[Spatial object tracking data]

-------------------------

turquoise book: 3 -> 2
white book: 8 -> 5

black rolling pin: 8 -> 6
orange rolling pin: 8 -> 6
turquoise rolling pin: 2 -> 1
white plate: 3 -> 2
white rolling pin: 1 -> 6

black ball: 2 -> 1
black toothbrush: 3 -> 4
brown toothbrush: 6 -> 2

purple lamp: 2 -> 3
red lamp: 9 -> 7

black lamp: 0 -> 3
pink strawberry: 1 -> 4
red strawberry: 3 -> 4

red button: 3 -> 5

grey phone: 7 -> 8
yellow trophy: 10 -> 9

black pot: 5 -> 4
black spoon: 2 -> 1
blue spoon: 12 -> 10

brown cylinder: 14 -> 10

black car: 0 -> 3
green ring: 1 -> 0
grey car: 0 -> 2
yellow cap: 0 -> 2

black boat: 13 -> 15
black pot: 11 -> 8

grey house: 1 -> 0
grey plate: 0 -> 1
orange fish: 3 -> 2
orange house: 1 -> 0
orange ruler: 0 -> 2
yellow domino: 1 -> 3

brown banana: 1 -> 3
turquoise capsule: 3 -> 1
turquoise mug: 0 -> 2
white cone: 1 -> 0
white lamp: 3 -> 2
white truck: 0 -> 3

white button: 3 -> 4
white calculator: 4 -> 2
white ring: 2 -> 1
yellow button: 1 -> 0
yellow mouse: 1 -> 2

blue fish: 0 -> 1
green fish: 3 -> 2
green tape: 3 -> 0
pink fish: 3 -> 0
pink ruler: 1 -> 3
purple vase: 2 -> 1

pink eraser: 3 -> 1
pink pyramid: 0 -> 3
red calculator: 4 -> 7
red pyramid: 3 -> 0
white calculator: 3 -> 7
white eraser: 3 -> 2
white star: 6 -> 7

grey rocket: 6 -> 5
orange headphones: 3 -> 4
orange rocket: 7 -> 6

-------------------------

Exercise directions
Would you print all of the entries exactly as they stand?

Exercise response
turquoise book: 3 -> 2
white book: 8 -> 5

black rolling pin: 8 -> 6
orange rolling pin: 8 -> 6
turquoise rolling pin: 2 -> 1
white plate: 3 -> 2
white rolling pin: 1 -> 6

black ball: 2 -> 1
black toothbrush: 3 -> 4
brown toothbrush: 6 -> 2

purple lamp: 2 -> 3
red lamp: 9 -> 7

black lamp: 0 -> 3
pink strawberry: 1 -> 4
red strawberry: 3 -> 4

red button: 3 -> 5

grey phone: 7 -> 8
yellow trophy: 10 -> 9

black pot: 5 -> 4
black spoon: 2 -> 1
blue spoon: 12 -> 10

brown cylinder: 14 -> 10

black car: 0 -> 3
green ring: 1 -> 0
grey car: 0 -> 2
yellow cap: 0 -> 2

black boat: 13 -> 15
black pot: 11 -> 8

grey house: 1 -> 0
grey plate: 0 -> 1
orange fish: 3 -> 2
orange house: 1 -> 0
orange ruler: 0 -> 2
yellow domino: 1 -> 3

brown banana: 1 -> 3
turquoise capsule: 3 -> 1
turquoise mug: 0 -> 2
white cone: 1 -> 0
white lamp: 3 -> 2
white truck: 0 -> 3

white button: 3 -> 4
white calculator: 4 -> 2
white ring: 2 -> 1
yellow button: 1 -> 0
yellow mouse: 1 -> 2

blue fish: 0 -> 1
green fish: 3 -> 2
green tape: 3 -> 0
pink fish: 3 -> 0
pink ruler: 1 -> 3
purple vase: 2 -> 1

pink eraser: 3 -> 1
pink pyramid: 0 -> 3
red calculator: 4 -> 7
red pyramid: 3 -> 0
white calculator: 3 -> 7
white eraser: 3 -> 2
white star: 6 -> 7

grey rocket: 6 -> 5
orange headphones: 3 -> 4
orange rocket: 7 -> 6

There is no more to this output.